## Your instructions
The answer must consist of each line below that contains the word "none", copied in full.

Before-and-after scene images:

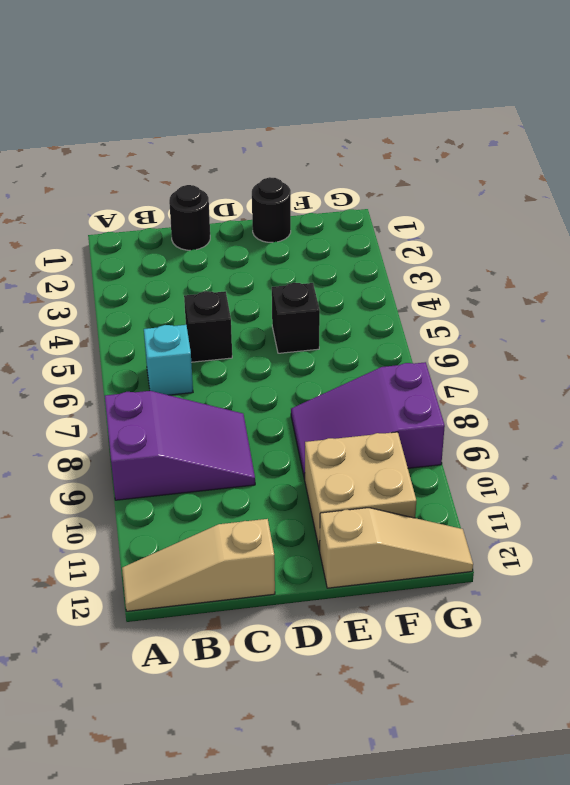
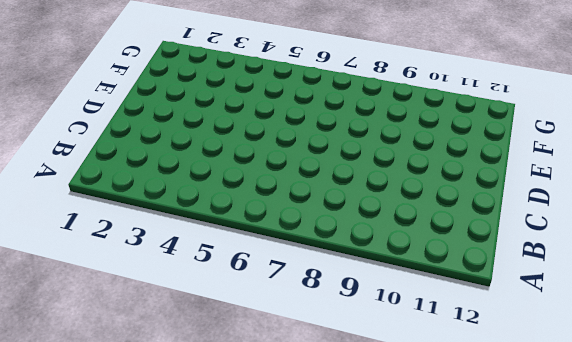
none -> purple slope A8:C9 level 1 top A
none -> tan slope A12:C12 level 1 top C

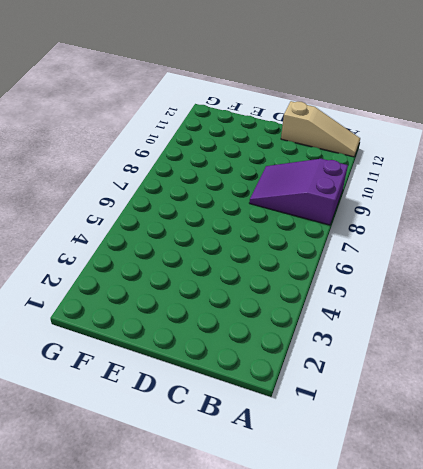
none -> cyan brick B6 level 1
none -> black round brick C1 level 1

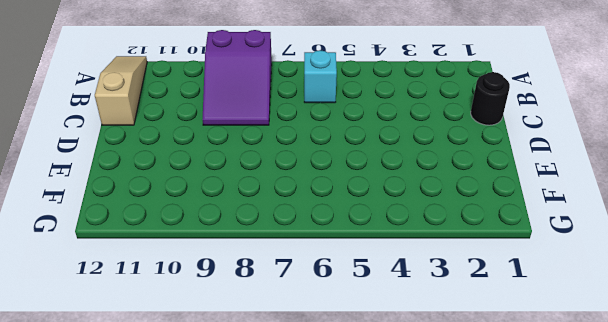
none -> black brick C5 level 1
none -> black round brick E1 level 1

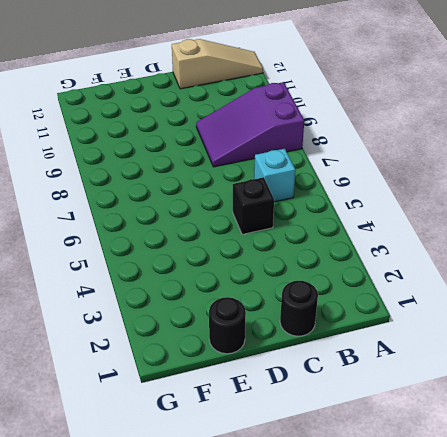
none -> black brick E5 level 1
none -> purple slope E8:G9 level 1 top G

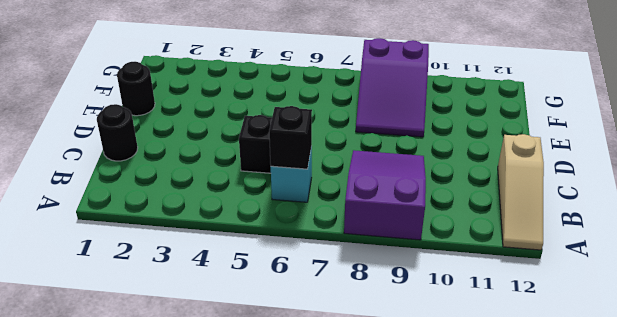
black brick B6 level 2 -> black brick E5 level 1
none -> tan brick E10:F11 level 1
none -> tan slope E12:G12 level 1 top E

## Exercise solution
none -> purple slope A8:C9 level 1 top A
none -> tan slope A12:C12 level 1 top C
none -> cyan brick B6 level 1
none -> black round brick C1 level 1
none -> black brick C5 level 1
none -> black round brick E1 level 1
none -> black brick E5 level 1
none -> purple slope E8:G9 level 1 top G
none -> tan brick E10:F11 level 1
none -> tan slope E12:G12 level 1 top E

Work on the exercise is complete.